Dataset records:
--- --- ---
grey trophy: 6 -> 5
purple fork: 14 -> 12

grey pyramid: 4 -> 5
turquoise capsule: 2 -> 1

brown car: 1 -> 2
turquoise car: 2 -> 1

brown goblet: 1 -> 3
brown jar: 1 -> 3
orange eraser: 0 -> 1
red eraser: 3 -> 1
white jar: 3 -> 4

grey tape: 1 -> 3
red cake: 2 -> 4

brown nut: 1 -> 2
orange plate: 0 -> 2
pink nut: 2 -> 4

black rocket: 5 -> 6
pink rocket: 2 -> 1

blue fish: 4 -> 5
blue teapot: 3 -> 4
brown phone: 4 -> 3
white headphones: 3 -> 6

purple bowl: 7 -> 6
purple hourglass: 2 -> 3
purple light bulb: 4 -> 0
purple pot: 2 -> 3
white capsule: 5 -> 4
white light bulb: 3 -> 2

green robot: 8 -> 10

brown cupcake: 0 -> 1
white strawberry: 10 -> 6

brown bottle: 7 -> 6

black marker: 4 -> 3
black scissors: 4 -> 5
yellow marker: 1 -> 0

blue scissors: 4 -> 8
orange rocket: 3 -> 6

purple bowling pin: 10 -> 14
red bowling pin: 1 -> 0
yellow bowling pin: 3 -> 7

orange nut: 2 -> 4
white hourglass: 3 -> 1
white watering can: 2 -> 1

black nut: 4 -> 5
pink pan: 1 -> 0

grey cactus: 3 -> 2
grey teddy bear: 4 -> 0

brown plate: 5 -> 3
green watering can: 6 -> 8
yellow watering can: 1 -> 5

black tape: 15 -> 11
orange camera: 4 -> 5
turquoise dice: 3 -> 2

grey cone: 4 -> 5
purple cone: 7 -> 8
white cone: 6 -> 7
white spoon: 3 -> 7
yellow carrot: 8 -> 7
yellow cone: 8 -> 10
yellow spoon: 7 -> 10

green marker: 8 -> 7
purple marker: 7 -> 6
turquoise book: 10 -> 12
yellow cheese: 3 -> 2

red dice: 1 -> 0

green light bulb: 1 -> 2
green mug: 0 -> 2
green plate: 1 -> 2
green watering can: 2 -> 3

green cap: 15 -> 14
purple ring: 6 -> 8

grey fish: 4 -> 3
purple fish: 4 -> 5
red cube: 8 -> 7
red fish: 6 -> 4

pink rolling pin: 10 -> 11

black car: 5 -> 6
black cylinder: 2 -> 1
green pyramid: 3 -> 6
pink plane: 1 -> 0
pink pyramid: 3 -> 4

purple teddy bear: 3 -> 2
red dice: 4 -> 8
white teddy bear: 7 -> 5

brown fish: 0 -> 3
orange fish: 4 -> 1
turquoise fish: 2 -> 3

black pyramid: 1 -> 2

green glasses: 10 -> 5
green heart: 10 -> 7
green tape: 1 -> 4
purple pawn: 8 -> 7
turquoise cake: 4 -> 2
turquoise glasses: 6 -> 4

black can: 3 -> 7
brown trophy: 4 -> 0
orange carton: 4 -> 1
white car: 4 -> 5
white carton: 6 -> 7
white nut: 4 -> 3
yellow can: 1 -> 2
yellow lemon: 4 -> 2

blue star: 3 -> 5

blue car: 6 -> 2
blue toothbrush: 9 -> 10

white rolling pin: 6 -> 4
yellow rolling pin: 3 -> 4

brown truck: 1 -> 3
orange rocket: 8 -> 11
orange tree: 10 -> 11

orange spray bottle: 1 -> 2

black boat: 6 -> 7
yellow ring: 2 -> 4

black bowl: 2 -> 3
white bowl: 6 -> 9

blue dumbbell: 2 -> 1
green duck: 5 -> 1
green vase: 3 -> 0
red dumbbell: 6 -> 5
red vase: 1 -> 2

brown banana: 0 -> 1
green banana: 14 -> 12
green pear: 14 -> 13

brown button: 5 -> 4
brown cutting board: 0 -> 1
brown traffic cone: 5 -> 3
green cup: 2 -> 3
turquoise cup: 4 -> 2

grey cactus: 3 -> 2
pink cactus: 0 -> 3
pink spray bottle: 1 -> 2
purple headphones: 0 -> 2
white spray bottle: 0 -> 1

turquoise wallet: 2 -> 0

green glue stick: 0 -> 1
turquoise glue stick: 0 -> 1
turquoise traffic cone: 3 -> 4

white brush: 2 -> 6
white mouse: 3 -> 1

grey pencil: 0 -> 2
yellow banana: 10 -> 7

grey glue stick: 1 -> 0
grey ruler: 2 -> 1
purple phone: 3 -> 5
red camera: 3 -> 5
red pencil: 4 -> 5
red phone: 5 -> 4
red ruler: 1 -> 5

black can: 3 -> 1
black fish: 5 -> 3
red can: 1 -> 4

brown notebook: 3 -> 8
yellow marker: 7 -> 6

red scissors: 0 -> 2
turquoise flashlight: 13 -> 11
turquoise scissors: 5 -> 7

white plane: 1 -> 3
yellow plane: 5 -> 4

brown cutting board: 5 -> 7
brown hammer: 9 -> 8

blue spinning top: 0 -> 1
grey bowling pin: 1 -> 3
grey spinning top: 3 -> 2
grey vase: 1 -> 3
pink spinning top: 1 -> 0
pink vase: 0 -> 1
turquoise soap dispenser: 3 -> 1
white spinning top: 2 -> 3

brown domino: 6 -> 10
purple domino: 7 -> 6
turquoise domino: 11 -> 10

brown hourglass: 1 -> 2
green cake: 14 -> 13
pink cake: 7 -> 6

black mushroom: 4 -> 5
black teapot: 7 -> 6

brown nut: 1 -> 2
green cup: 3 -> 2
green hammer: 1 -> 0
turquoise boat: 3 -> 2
--- --- ---
• WORK REQUEST: Find the word "stick" in the records, and report each line that has it.

• EXPECTED ANSWER:
green glue stick: 0 -> 1
turquoise glue stick: 0 -> 1
grey glue stick: 1 -> 0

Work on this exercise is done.